• _RECORDS FOR PROCESSING_
__________

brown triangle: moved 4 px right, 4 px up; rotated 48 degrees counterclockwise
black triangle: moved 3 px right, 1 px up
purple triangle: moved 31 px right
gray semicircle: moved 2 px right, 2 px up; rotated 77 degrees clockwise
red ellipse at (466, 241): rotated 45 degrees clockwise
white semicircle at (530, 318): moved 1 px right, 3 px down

__________

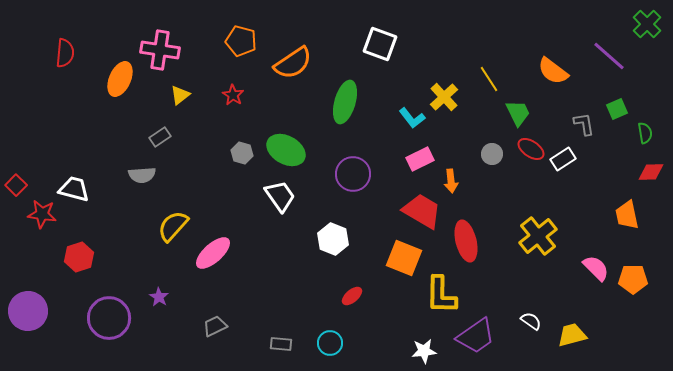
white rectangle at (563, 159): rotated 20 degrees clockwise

__________

• _AIM_
Format the data starting at the line containing "brown triangle: moved" and ending at the line containing "white semicircle at" as a JSON list of strings, with one string per line and no blank lines.

• _COMPLETE OUTPUT_
[
  "brown triangle: moved 4 px right, 4 px up; rotated 48 degrees counterclockwise",
  "black triangle: moved 3 px right, 1 px up",
  "purple triangle: moved 31 px right",
  "gray semicircle: moved 2 px right, 2 px up; rotated 77 degrees clockwise",
  "red ellipse at (466, 241): rotated 45 degrees clockwise",
  "white semicircle at (530, 318): moved 1 px right, 3 px down"
]